(Data items)

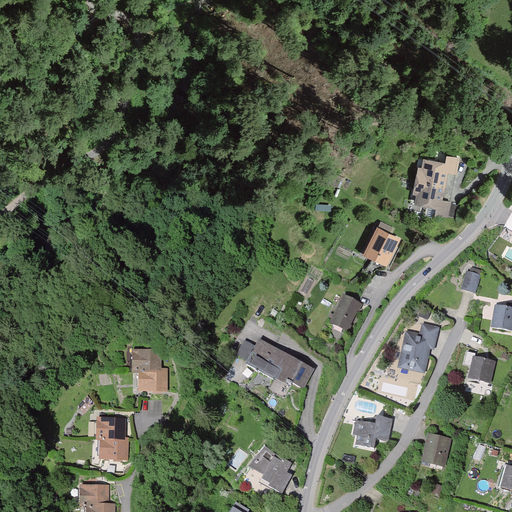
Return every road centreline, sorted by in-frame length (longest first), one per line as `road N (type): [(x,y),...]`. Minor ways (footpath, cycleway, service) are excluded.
road 1 (track): [(0,81),(97,14),(135,25),(138,53),(110,146),(0,215)]
road 2 (residential): [(307,511),(334,408),(388,315),(477,226),(511,167)]
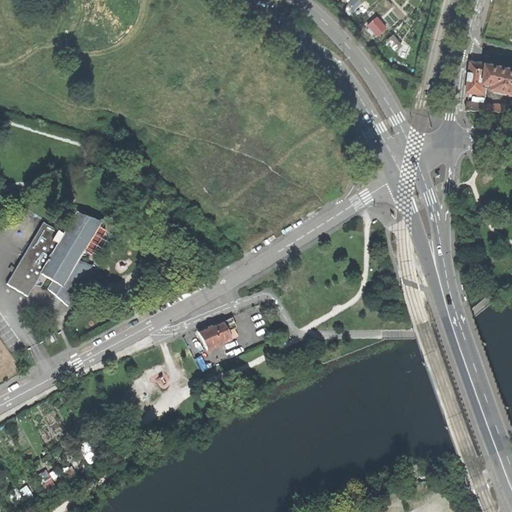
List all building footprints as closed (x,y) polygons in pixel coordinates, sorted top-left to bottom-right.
[(486,95),(487,87),(490,65),(473,63),(470,85),(469,93),(486,95)] [(511,70),(490,65),(487,87),(496,89),(495,93),(511,96),(511,70)] [(485,104),(468,103),(467,112),(484,112),(485,104)] [(47,288),(68,307),(93,265),(77,260),(84,250),(91,254),(105,229),(98,225),(100,221),(75,211),(63,233),(43,222),(23,256),(7,283),(27,296),(40,274),(47,278),(52,281),(47,288)] [(232,339),(228,331),(236,327),(231,316),(210,326),(198,331),(207,351),(232,339)] [(105,444),(113,458),(118,455),(111,441),(105,444)] [(63,470),(67,477),(75,472),(71,466),(63,470)] [(44,482),(47,488),(54,484),(51,478),(44,482)]
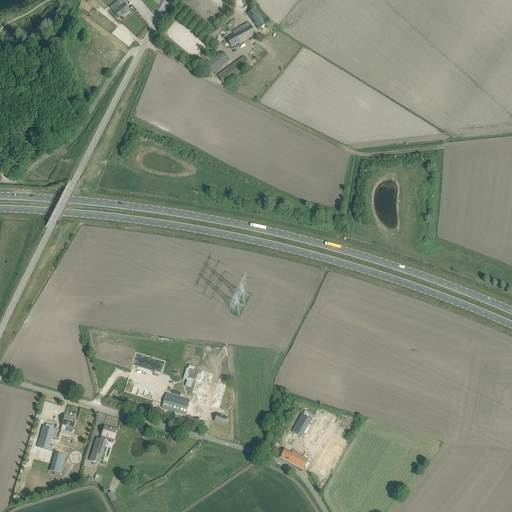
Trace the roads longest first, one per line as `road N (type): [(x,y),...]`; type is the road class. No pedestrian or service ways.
road 1 (primary): [(0,208),(157,222),(266,243),(511,324)]
road 2 (primary): [(511,311),(372,259),(218,220),(0,196)]
road 3 (unclassified): [(325,511),(305,479),(272,458),(0,378)]
road 4 (track): [(442,146),(358,153),(145,41)]
road 5 (unclassified): [(0,331),(139,51)]
road 6 (unclassified): [(4,179),(17,179),(64,145),(125,58),(139,51)]
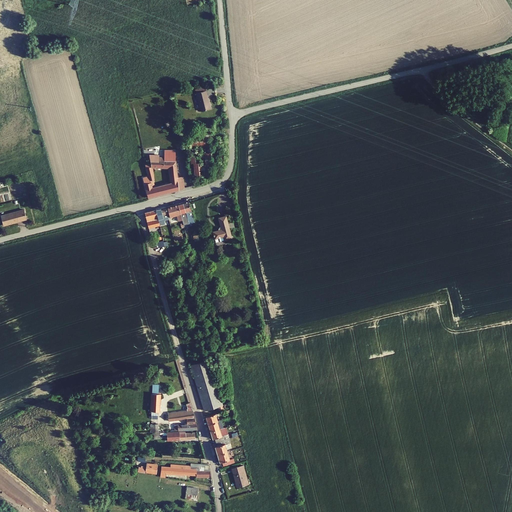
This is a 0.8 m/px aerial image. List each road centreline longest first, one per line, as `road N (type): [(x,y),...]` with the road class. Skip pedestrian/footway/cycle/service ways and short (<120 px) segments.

*TASK*: Reproduce verbatim the lines above that begin with the one containing "Trace the roads" and end with the one containing "6 (unclassified): [(4,179),(17,179),(64,145),(125,58),(139,51)]", including both of those lines.

*WORKED ANSWER*:
Trace the roads longest first, one per line as `road N (type): [(x,y),...]`; type is the road class. No pedestrian or service ways.
road 1 (primary): [(0,208),(157,222),(266,243),(511,324)]
road 2 (primary): [(511,311),(372,259),(218,220),(0,196)]
road 3 (unclassified): [(325,511),(305,479),(272,458),(0,378)]
road 4 (track): [(442,146),(358,153),(145,41)]
road 5 (unclassified): [(0,331),(139,51)]
road 6 (unclassified): [(4,179),(17,179),(64,145),(125,58),(139,51)]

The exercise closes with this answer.